What the exercise asks> Could you reproduce the lines below from the one with "yellow brick E6" through the one with "tan brick E5 level 1 -> tan brick G6 level 1"? Keep both ends and add nothing.

(Records supplied)

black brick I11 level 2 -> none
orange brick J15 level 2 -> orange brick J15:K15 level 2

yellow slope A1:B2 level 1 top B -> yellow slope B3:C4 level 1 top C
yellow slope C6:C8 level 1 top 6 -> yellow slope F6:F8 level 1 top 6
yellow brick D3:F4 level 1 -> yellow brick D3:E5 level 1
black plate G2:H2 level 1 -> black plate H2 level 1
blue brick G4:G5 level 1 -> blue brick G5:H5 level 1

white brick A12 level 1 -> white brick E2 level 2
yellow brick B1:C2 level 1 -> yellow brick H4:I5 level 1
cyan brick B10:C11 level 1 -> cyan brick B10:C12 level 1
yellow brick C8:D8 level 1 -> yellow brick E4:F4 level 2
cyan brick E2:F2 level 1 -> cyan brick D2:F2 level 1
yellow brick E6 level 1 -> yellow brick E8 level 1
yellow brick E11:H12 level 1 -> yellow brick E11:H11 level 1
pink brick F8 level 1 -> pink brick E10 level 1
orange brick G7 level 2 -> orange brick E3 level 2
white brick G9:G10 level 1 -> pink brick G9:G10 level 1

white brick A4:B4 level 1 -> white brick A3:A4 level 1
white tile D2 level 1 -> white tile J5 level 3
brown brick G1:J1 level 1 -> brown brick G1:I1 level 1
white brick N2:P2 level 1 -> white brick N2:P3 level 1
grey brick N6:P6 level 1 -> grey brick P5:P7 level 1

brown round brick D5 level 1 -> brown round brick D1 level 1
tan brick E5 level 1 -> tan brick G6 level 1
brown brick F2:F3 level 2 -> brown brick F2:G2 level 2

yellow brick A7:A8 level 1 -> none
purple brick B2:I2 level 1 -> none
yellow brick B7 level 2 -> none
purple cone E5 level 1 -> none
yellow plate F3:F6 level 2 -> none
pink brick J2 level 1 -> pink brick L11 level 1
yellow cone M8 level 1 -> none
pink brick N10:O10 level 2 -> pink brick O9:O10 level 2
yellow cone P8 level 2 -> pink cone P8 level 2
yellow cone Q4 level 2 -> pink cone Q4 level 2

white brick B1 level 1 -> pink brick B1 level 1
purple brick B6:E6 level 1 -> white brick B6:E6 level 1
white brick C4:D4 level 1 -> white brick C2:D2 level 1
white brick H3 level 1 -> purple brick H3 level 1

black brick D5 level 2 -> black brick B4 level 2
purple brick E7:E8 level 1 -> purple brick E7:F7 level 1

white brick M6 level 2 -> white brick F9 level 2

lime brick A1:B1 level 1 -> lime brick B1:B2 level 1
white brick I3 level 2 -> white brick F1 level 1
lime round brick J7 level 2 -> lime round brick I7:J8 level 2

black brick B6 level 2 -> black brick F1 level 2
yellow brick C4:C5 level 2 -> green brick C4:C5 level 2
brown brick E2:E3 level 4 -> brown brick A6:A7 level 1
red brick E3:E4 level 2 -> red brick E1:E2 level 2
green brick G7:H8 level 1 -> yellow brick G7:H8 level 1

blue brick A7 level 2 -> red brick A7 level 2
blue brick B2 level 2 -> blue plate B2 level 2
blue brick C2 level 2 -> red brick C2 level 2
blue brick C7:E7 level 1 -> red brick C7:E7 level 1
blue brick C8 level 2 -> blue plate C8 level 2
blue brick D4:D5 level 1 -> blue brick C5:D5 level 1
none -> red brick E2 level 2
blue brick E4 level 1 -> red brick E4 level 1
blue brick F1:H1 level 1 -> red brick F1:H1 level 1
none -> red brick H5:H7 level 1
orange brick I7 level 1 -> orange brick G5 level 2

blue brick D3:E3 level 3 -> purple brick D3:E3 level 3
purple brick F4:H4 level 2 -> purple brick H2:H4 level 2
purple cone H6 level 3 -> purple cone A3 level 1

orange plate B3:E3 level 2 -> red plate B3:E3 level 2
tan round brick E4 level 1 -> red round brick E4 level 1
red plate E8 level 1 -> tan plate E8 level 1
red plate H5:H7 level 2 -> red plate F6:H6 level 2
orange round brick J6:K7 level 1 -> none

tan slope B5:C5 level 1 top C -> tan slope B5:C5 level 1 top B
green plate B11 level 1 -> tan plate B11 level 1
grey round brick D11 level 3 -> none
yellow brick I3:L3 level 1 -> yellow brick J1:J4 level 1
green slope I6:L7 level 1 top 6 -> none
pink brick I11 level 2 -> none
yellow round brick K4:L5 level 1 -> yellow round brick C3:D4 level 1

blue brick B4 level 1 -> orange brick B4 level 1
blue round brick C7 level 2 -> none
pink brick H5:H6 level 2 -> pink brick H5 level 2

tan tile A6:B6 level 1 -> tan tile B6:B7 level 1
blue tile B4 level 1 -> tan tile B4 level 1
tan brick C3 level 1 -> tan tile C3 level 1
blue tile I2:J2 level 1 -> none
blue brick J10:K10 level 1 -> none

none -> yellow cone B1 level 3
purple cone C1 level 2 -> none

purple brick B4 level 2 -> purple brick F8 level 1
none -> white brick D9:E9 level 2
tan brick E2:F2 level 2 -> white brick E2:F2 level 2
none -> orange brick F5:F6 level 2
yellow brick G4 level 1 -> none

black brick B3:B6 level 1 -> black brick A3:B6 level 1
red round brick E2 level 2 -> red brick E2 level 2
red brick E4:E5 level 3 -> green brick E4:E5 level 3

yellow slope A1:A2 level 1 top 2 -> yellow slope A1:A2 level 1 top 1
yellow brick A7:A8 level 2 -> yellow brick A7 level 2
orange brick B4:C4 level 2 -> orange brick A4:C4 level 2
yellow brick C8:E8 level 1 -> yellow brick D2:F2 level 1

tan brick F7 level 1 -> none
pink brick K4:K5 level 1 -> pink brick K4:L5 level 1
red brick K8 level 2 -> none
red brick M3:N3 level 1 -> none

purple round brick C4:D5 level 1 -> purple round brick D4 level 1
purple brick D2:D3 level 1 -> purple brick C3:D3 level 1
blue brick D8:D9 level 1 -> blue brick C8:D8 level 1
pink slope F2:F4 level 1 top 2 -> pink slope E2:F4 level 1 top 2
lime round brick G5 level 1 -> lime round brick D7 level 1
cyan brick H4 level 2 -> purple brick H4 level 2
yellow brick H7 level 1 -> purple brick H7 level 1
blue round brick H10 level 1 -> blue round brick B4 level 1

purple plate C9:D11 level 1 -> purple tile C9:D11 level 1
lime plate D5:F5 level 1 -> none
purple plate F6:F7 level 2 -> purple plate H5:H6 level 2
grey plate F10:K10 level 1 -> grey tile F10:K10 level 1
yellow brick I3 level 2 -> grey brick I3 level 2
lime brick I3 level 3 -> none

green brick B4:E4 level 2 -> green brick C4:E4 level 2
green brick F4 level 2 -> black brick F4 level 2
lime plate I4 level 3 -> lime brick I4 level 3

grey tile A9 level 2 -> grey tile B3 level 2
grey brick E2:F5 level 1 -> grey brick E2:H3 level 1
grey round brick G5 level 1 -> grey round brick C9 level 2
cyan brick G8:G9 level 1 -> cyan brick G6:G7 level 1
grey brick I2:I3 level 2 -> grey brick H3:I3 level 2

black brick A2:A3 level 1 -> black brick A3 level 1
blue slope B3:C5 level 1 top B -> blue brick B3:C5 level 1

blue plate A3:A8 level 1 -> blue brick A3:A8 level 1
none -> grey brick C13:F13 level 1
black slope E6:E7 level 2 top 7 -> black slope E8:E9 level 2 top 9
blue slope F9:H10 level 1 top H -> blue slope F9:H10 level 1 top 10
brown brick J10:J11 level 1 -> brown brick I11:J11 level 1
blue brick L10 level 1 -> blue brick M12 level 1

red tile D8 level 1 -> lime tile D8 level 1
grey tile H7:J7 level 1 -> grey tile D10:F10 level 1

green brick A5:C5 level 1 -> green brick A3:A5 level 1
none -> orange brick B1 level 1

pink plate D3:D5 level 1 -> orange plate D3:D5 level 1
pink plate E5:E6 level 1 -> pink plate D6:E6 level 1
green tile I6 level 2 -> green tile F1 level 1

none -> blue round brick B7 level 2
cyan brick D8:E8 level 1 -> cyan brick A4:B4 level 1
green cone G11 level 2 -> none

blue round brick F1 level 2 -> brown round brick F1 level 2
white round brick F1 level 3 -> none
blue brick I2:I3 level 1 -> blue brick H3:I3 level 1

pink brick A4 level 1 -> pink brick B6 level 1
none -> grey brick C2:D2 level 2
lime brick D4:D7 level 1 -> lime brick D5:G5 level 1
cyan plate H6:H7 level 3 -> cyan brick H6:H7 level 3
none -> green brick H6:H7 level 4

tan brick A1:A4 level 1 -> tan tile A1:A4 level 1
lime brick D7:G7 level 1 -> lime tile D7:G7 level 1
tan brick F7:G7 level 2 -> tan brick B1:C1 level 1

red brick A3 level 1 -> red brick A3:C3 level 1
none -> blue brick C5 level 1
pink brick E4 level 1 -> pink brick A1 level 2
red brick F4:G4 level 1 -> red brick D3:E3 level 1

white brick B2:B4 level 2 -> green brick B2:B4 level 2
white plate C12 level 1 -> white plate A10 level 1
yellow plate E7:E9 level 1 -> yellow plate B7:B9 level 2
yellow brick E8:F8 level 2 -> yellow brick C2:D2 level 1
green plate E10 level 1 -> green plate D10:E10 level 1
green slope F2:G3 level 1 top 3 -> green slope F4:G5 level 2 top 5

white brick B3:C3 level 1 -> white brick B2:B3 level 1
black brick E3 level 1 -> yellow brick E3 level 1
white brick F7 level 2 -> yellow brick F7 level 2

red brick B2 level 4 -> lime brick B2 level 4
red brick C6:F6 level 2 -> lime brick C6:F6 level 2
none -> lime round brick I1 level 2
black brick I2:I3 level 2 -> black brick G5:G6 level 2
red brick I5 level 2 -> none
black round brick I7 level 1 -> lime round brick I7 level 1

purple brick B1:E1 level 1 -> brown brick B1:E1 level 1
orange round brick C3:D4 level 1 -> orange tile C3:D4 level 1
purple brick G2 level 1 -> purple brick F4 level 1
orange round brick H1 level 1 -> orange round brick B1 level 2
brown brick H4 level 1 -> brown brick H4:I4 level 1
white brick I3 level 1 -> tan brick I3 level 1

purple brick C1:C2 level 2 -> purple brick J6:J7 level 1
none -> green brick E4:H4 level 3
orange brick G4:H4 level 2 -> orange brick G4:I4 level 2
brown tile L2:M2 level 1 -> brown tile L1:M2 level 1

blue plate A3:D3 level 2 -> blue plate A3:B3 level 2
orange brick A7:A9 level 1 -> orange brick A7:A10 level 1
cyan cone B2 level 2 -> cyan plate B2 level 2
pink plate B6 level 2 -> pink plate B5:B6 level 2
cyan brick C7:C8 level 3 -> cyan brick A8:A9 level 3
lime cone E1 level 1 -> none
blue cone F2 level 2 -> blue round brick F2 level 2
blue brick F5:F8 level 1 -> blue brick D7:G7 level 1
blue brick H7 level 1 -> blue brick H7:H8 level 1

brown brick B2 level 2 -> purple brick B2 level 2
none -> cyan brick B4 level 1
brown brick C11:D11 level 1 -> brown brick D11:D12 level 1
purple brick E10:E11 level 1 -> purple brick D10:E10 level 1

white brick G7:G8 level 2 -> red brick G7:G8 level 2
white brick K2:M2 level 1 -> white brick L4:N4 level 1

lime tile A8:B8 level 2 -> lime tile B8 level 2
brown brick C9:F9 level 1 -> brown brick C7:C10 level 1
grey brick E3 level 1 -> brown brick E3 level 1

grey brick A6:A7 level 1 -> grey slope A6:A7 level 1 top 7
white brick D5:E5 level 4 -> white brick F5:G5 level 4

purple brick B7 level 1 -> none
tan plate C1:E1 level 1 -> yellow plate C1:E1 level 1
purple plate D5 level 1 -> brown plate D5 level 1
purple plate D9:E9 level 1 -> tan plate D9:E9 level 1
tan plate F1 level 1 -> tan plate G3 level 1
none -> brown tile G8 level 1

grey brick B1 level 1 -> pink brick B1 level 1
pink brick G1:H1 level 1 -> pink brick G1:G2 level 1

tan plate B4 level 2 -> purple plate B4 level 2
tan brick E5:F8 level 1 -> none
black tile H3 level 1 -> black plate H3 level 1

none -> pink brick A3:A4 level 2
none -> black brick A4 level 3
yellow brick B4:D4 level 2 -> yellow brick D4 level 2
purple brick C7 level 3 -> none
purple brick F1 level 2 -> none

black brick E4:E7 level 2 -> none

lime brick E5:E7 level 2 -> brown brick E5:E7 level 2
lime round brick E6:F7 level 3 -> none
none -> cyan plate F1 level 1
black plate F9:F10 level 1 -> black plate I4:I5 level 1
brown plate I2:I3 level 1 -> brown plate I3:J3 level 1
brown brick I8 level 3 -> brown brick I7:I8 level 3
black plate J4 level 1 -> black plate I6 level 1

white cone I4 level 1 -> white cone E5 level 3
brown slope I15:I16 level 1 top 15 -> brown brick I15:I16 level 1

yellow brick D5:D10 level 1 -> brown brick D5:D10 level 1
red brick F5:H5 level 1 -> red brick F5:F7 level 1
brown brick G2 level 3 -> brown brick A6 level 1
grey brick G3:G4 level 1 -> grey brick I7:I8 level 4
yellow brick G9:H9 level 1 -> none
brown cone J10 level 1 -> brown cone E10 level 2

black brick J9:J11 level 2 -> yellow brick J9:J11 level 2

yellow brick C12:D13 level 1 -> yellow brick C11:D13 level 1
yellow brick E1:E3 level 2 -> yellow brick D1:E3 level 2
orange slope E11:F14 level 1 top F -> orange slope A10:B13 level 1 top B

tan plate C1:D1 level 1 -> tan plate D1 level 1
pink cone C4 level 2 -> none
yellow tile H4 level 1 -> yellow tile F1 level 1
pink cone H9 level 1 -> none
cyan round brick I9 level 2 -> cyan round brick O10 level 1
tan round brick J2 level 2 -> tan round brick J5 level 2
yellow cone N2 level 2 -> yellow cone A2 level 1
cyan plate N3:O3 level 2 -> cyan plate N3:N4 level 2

(End Records supplied)

Your solution>
yellow brick E6 level 1 -> yellow brick E8 level 1
yellow brick E11:H12 level 1 -> yellow brick E11:H11 level 1
pink brick F8 level 1 -> pink brick E10 level 1
orange brick G7 level 2 -> orange brick E3 level 2
white brick G9:G10 level 1 -> pink brick G9:G10 level 1

white brick A4:B4 level 1 -> white brick A3:A4 level 1
white tile D2 level 1 -> white tile J5 level 3
brown brick G1:J1 level 1 -> brown brick G1:I1 level 1
white brick N2:P2 level 1 -> white brick N2:P3 level 1
grey brick N6:P6 level 1 -> grey brick P5:P7 level 1

brown round brick D5 level 1 -> brown round brick D1 level 1
tan brick E5 level 1 -> tan brick G6 level 1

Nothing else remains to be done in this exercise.